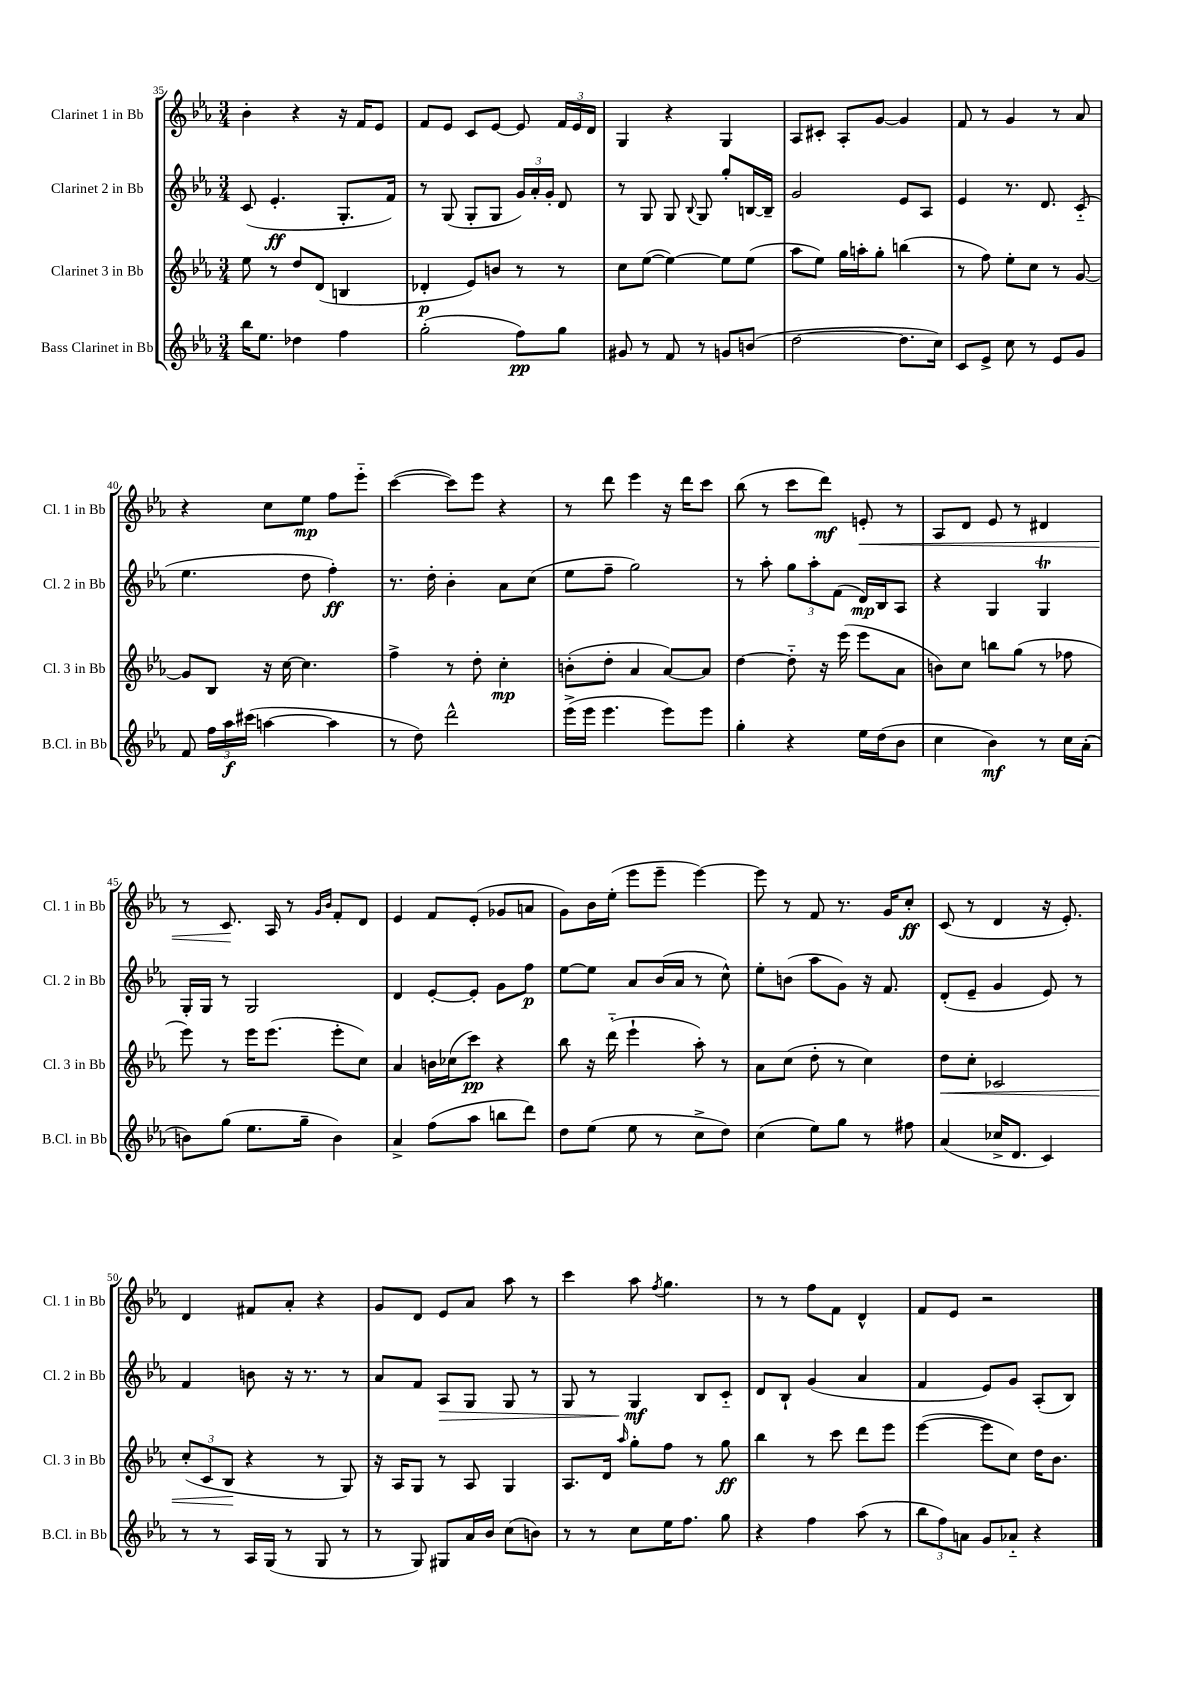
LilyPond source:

<<
\new StaffGroup <<
\new Staff = "s0" \with { instrumentName = "Clarinet 1 in Bb" shortInstrumentName = "Cl. 1 in Bb" } {
    \clef treble \key ees \major \numericTimeSignature \time 3/4
    \autoBeamOff bes'4-. r4 r16 f'16[ ees'8] |
    f'8[ ees'8] c'8[ ees'8]~ ees'8 \tuplet 3/2 { f'16[ ees'16 d'16] } |
    g4 r4 g4 |
    aes8[ cis'8]-. aes8[-. g'8]~ g'4 |
    f'8 r8 g'4 r8 aes'8 |
    r4 c''8[ ees''8]\mp f''8[ ees'''8]-_ |
    c'''4~( c'''8[) ees'''8] r4 |
    r8 d'''8 ees'''4 r16 d'''16[ c'''8] |
    bes''8( r8 c'''8[ d'''8]\mf) e'8-.\< r8 |
    aes8[ d'8] ees'8 r8 dis'4 |
    r8 c'8.\! aes16 r8 \grace { g'16[ bes'16] } f'8[-. d'8] |
    ees'4 f'8[ ees'8]-.( ges'8[ a'8] |
    g'8[) bes'16 ees''16]-.( ees'''8[ ees'''8]-- ees'''4~) |
    ees'''8 r8 f'8 r8. g'16[ c''8]-.\ff |
    c'8( r8 d'4 r16 ees'8.-.) |
    d'4 fis'8[ aes'8]-. r4 |
    g'8[ d'8] ees'8[ aes'8] aes''8 r8 |
    c'''4 aes''8 \acciaccatura { f''8 } g''4. |
    r8 r8 f''8[ f'8] d'4-^ |
    f'8[ ees'8] r2 \bar "|." |
}
\new Staff = "s1" \with { instrumentName = "Clarinet 2 in Bb" shortInstrumentName = "Cl. 2 in Bb" } {
    \clef treble \key ees \major \numericTimeSignature \time 3/4
    \autoBeamOff c'8( ees'4.-.\ff g8.[-. f'16]) |
    r8 g8( g8[-. g8] \tuplet 3/2 { g'16[) aes'16-. g'16]-. } d'8 |
    r8 g8 g8 \appoggiatura { bes8 } g8 g''8[-. b16~ b16]-- |
    g'2 ees'8[ aes8] |
    ees'4 r8. d'8. c'8-_( |
    ees''4. d''8 f''4-.\ff) |
    r8. d''16-. bes'4-. aes'8[ c''8]( |
    ees''8[ f''8]-- g''2) |
    r8 aes''8-. \tuplet 3/2 { g''8[ aes''8-. f'8]( } d'16[\mp) bes16 aes8] |
    r4 g4 g4\trill |
    g16[-. g16] r8 g2 |
    d'4 ees'8[~-. ees'8]-. g'8[ f''8]\p |
    ees''8[~ ees''8] aes'8[ bes'16( aes'16] r8 c''8-^) |
    ees''8[-. b'8]( aes''8[ g'8]) r16 f'8. |
    d'8[-.( ees'8]-- g'4 ees'8) r8 |
    f'4 b'8 r16 r8. r8 |
    aes'8[ f'8] aes8[\> g8] g8 r8 |
    g8 r8 g4\mf\! bes8[ c'8]-_ |
    d'8[ bes8]-! g'4( aes'4 |
    f'4 ees'8[) g'8] aes8[-.( bes8]) \bar "|." |
}
\new Staff = "s2" \with { instrumentName = "Clarinet 3 in Bb" shortInstrumentName = "Cl. 3 in Bb" } {
    \clef treble \key ees \major \numericTimeSignature \time 3/4
    \autoBeamOff ees''8 r8 d''8[ d'8]( b4 |
    des'4-.\p ees'8[) b'8] r8 r8 |
    c''8[ ees''8]~( ees''4~) ees''8[ ees''8]( |
    aes''8[ ees''8]) g''16[ a''16-. g''8]-. b''4( |
    r8 f''8) ees''8[-. c''8] r8 g'8~ |
    g'8[ bes8] r16 c''16~ c''4. |
    f''4-> r8 d''8-. c''4-.\mp |
    b'8[-.( d''8]-. aes'4 aes'8[~) aes'8] |
    d''4~ d''8-_ r16 ees'''16( ees'''8[ aes'8] |
    b'8[) c''8] b''8[ g''8]( r8 fes''8 |
    ees'''8) r8 ees'''16[ ees'''8.]( ees'''8[-. c''8]) |
    aes'4 b'16[ ces''16( c'''8]\pp) r4 |
    bes''8 r16 d'''16-_( ees'''4-! aes''8-.) r8 |
    aes'8[ c''8]( d''8-. r8 c''4) |
    d''8[\< c''8]-. ces'2 |
    \tuplet 3/2 { c''8[-.( c'8 bes8]\! } r4 r8 g8) |
    r16 aes16[ g8] r8 aes8 g4 |
    aes8.[ d'16] \grace { aes''16 } g''8[-. f''8] r8 g''8\ff |
    bes''4 r8 c'''8 d'''8[ ees'''8] |
    ees'''4~( ees'''8[ c''8]) d''16[ bes'8.] \bar "|." |
}
\new Staff = "s3" \with { instrumentName = "Bass Clarinet in Bb" shortInstrumentName = "B.Cl. in Bb" } {
    \clef treble \key ees \major \numericTimeSignature \time 3/4
    \autoBeamOff bes''16[ ees''8.] des''4 f''4 |
    g''2-.( f''8[\pp) g''8] |
    gis'8 r8 f'8 r8 g'8[ b'8]( |
    d''2~ d''8.[ c''16]) |
    c'8[ ees'8]-> c''8 r8 ees'8[ g'8] |
    f'8 \tuplet 3/2 { f''16[ aes''16\f cis'''16]( } a''4~ a''4 |
    r8 d''8) d'''2-^ |
    ees'''16[->( ees'''16] ees'''4. ees'''8[) ees'''8] |
    g''4-. r4 ees''16[ d''16( bes'8] |
    c''4 bes'4\mf) r8 c''16[ aes'16]-.( |
    b'8[) g''8]( ees''8.[ g''16]-- b'4) |
    aes'4-> f''8[( aes''8] b''8[ d'''8]) |
    d''8[ ees''8]( ees''8 r8 c''8[-> d''8]) |
    c''4( ees''8[) g''8] r8 fis''8 |
    aes'4( ces''16[-> d'8.] c'4) |
    r8 r8 aes16[ g16]( r8 g8 r8 |
    r8 g8) gis8[ aes'16 bes'16] c''8[( b'8]) |
    r8 r8 c''8[ ees''16 f''8.] g''8 |
    r4 f''4 aes''8( r8 |
    \tuplet 3/2 { bes''8[ f''8) a'8] } g'8[ aes'8]-_ r4 \bar "|." |
}
>>
>>
\layout { \context { \Score currentBarNumber = #35 } }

═══

Locate every line in the records above that contains the string "grace" and copy each such line in full. The match is case-sensitive.

**ANSWER FOR THIS EXERCISE**
    r8 c'8.\! aes16 r8 \grace { g'16[ bes'16] } f'8[-. d'8] |
    aes8.[ d'16] \grace { aes''16 } g''8[-. f''8] r8 g''8\ff |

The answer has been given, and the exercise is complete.